| AIM OF THE TASK |
Restate all the data word for word and omit the pictures.

| DATA UNDER STUDY |
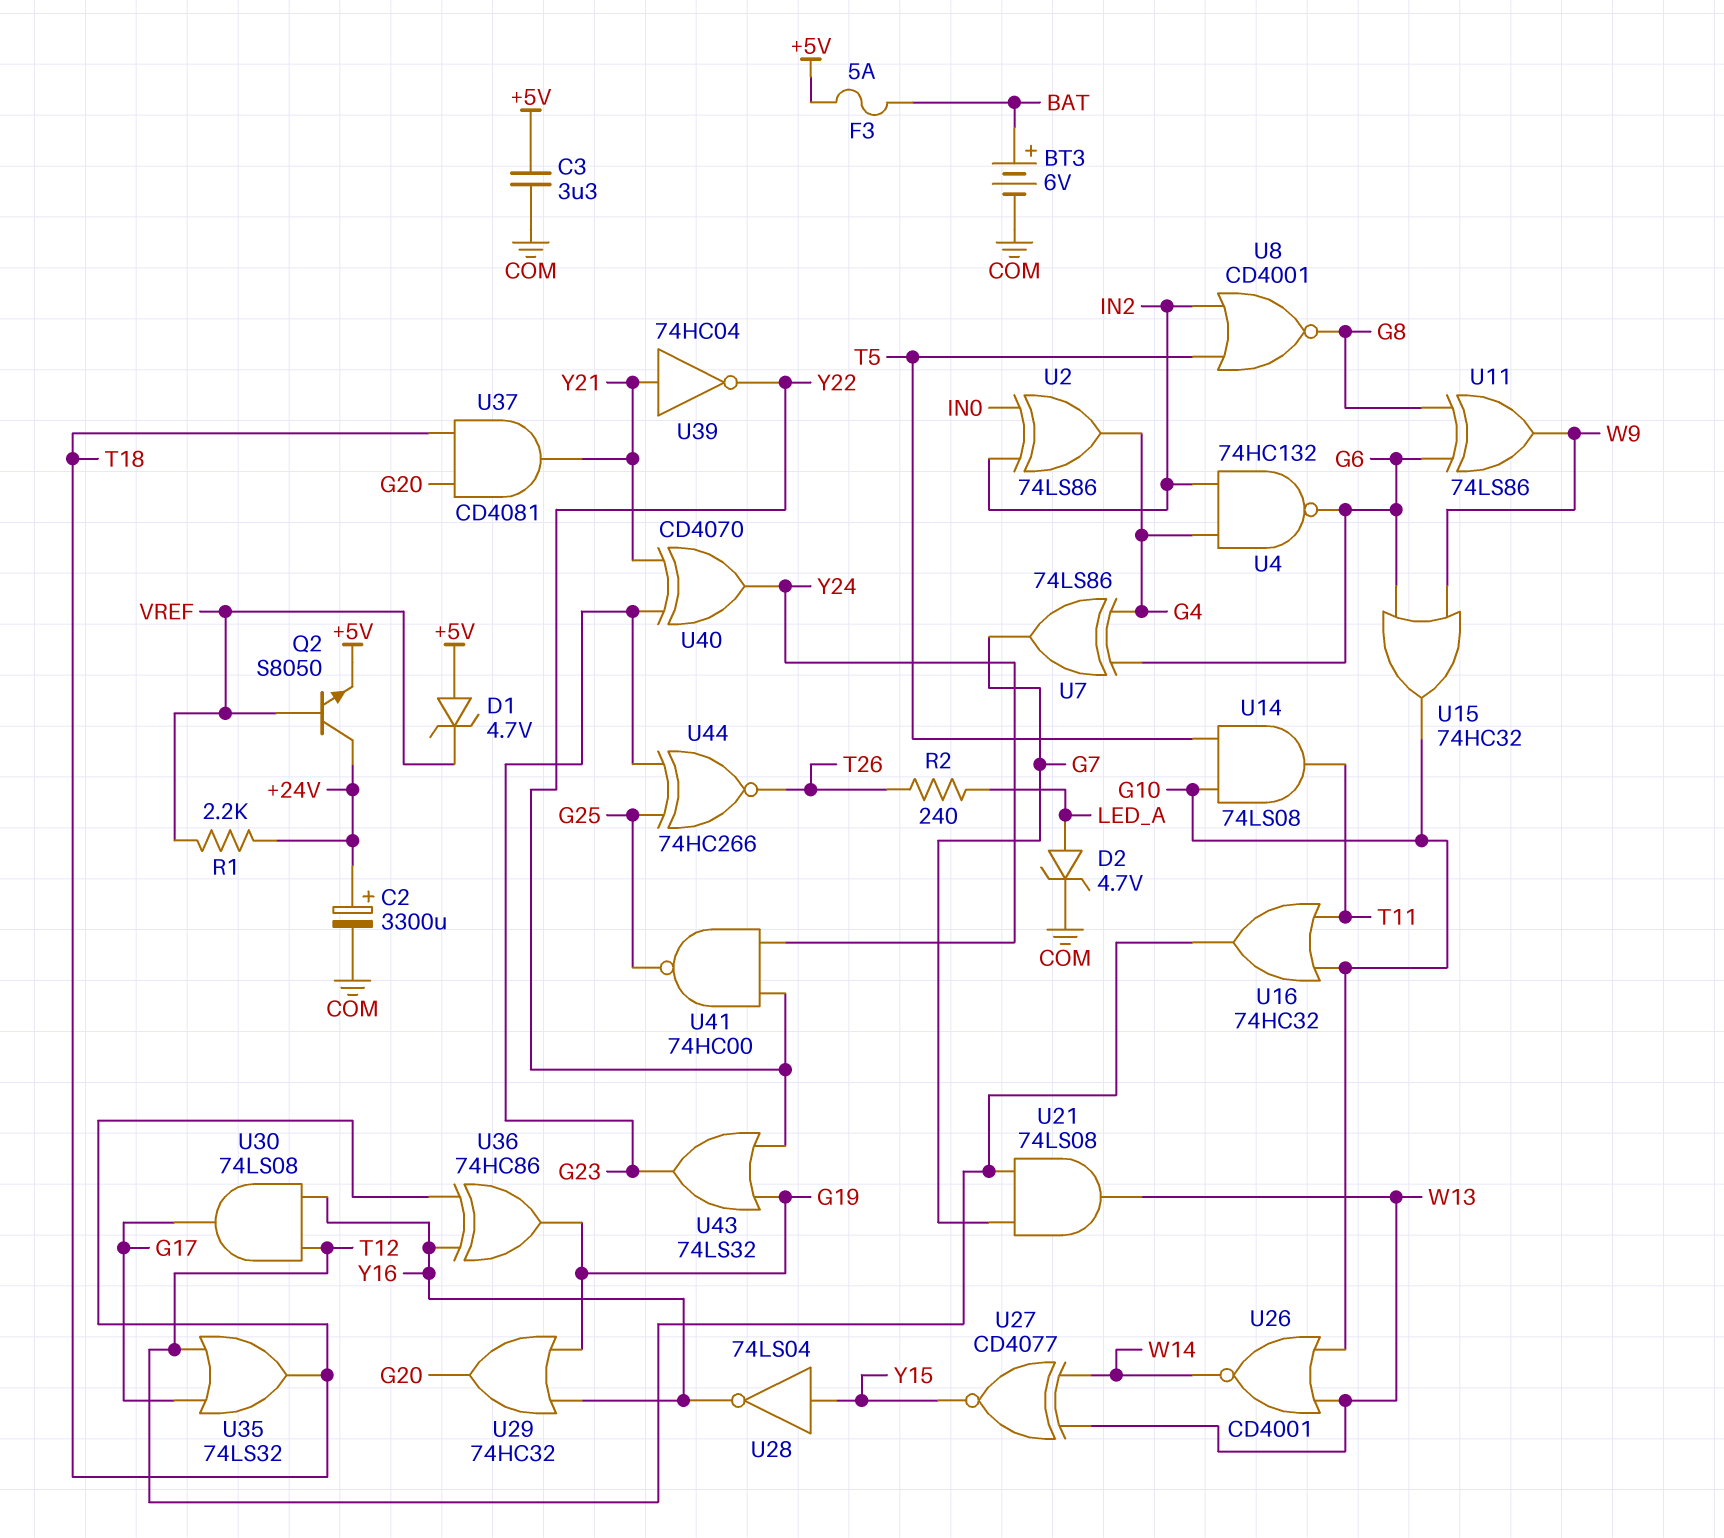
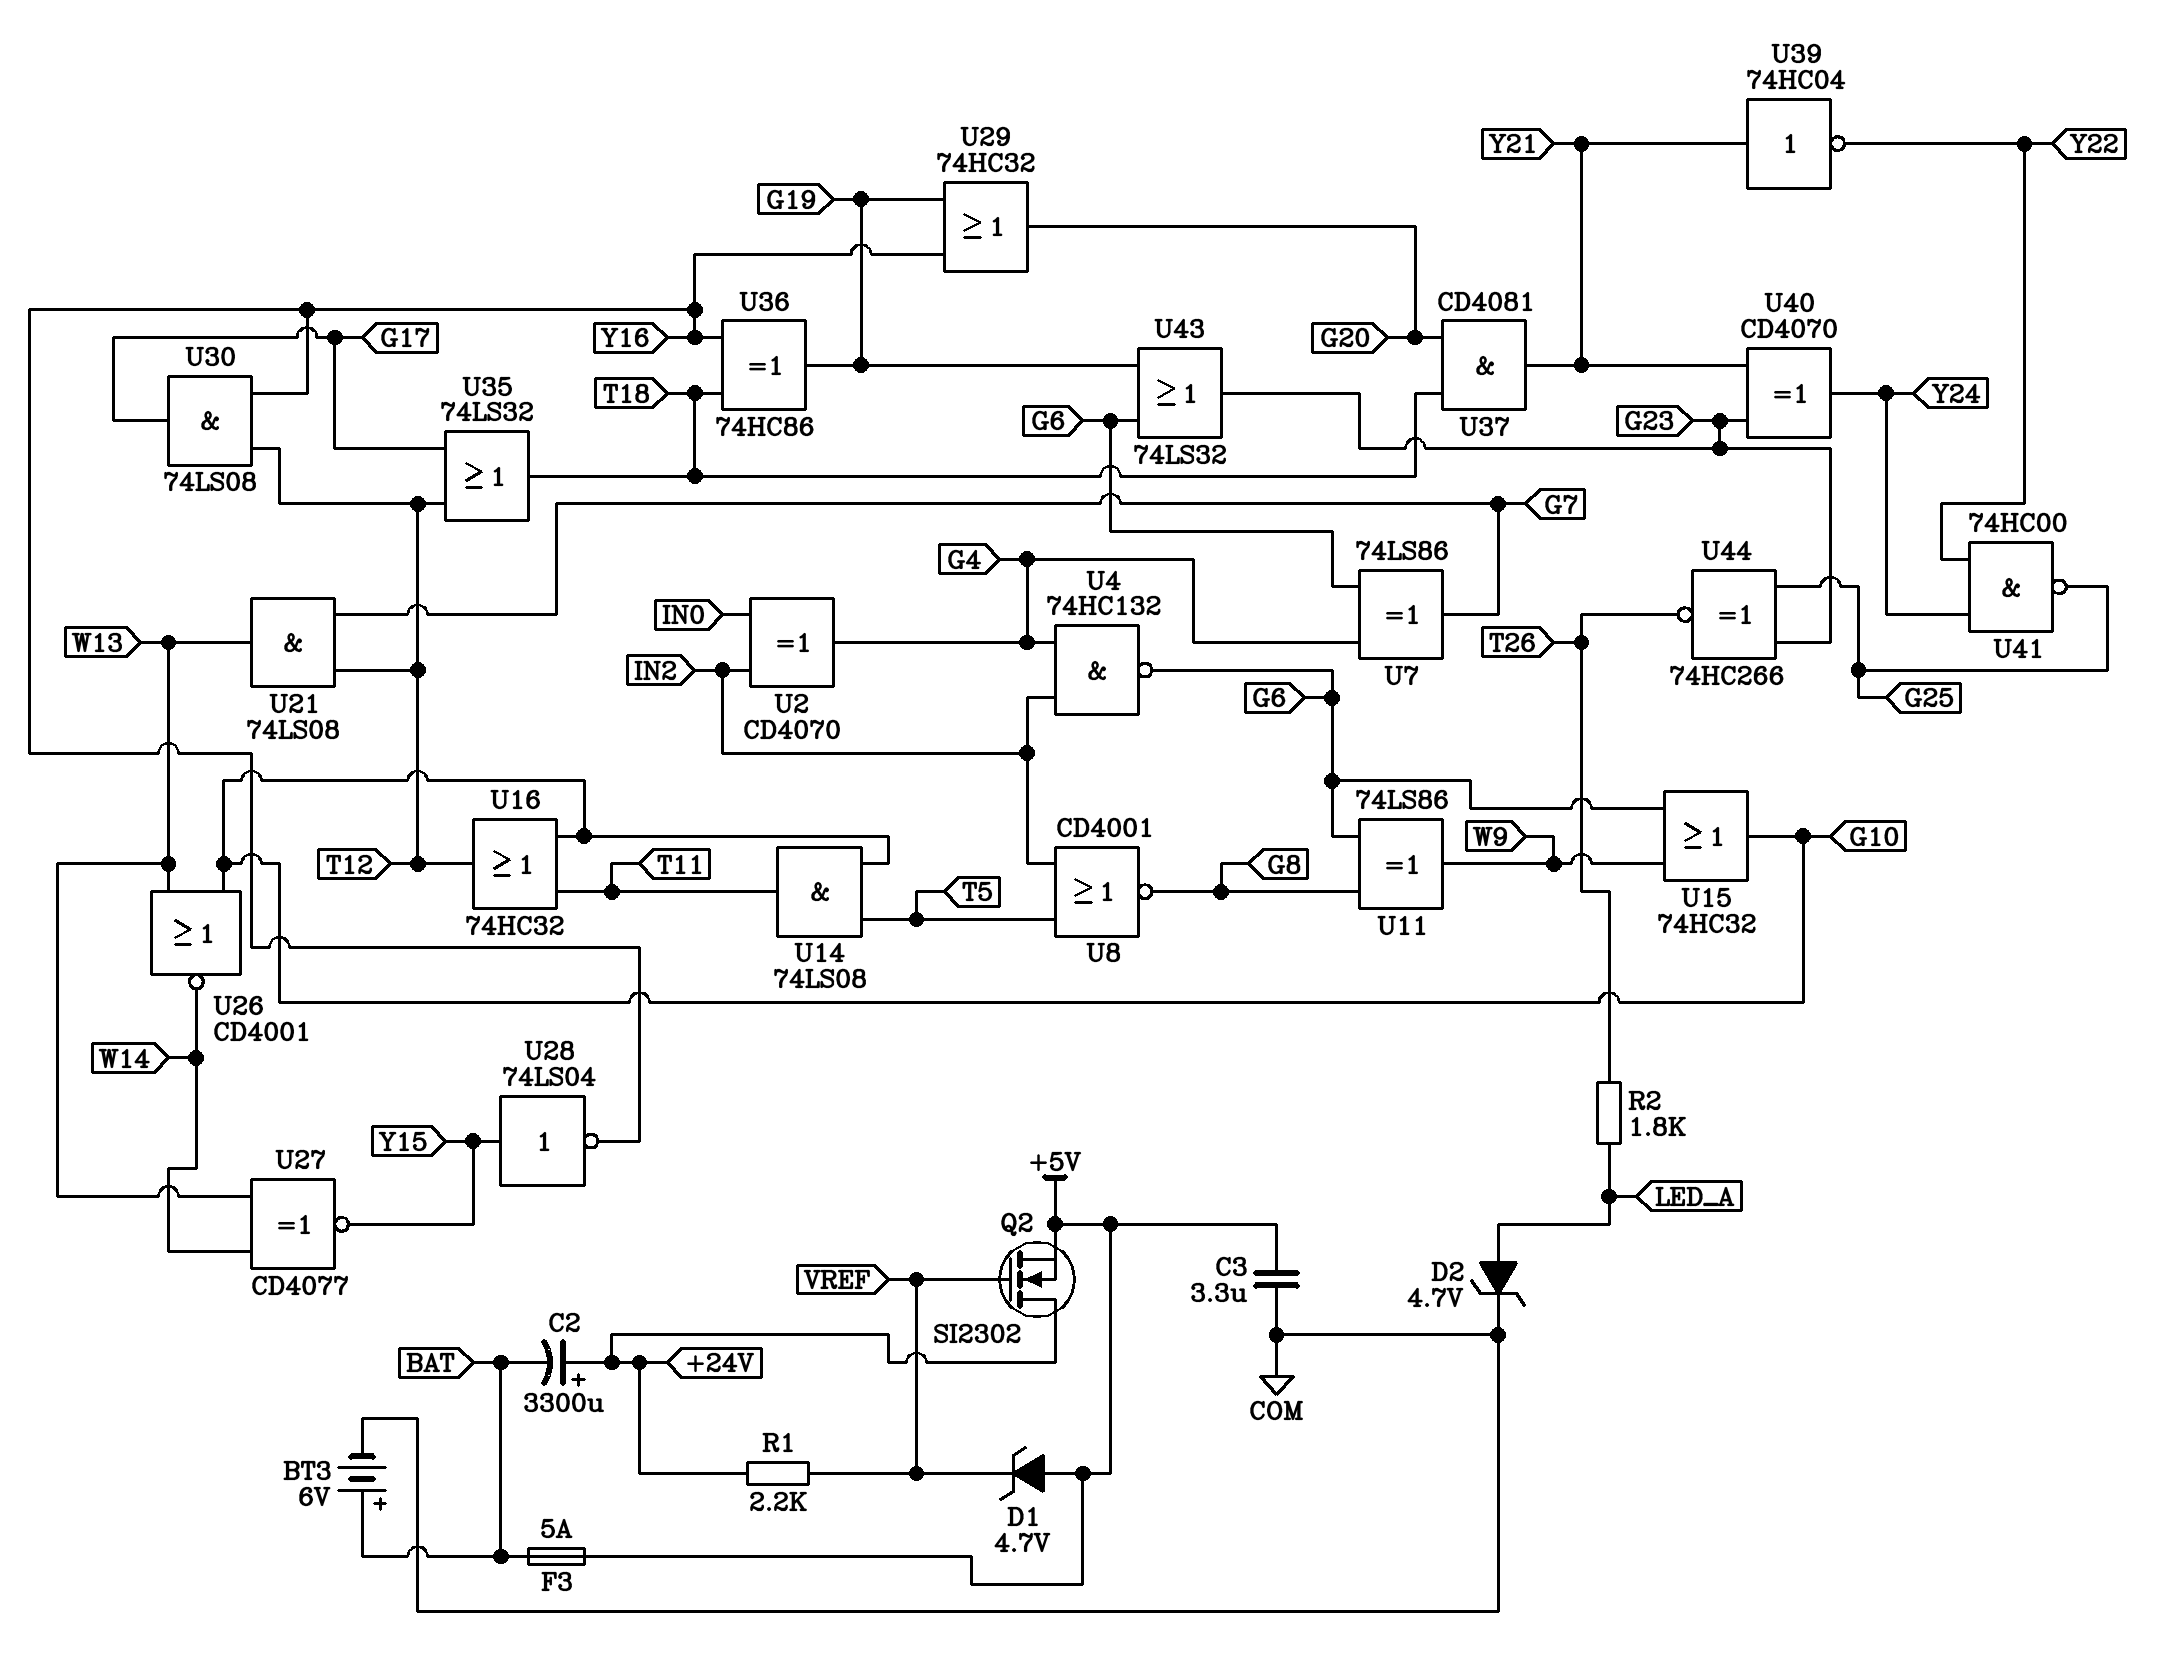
C2: 3300uF (plus +24V, minus COM) -> 3300uF (plus +24V, minus BAT)
Q2: NPN S8050 (B VREF, C +24V, E +5V) -> NMOS SI2302 (G VREF, D +24V, S +5V)
R2: 240 (LED_A, T26) -> 1.8k (LED_A, T26)
U2: XOR 74LS86 (in IN0, in IN2, out G4) -> XOR CD4070 (in IN0, in IN2, out G4)
U43: OR 74LS32 (in G19, in Y22, out G23) -> OR 74LS32 (in G6, in G19, out G23)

| SOLUTION BELOW |
C2: 3300uF (plus +24V, minus COM) -> 3300uF (plus +24V, minus BAT)
Q2: NPN S8050 (B VREF, C +24V, E +5V) -> NMOS SI2302 (G VREF, D +24V, S +5V)
R2: 240 (LED_A, T26) -> 1.8k (LED_A, T26)
U2: XOR 74LS86 (in IN0, in IN2, out G4) -> XOR CD4070 (in IN0, in IN2, out G4)
U43: OR 74LS32 (in G19, in Y22, out G23) -> OR 74LS32 (in G6, in G19, out G23)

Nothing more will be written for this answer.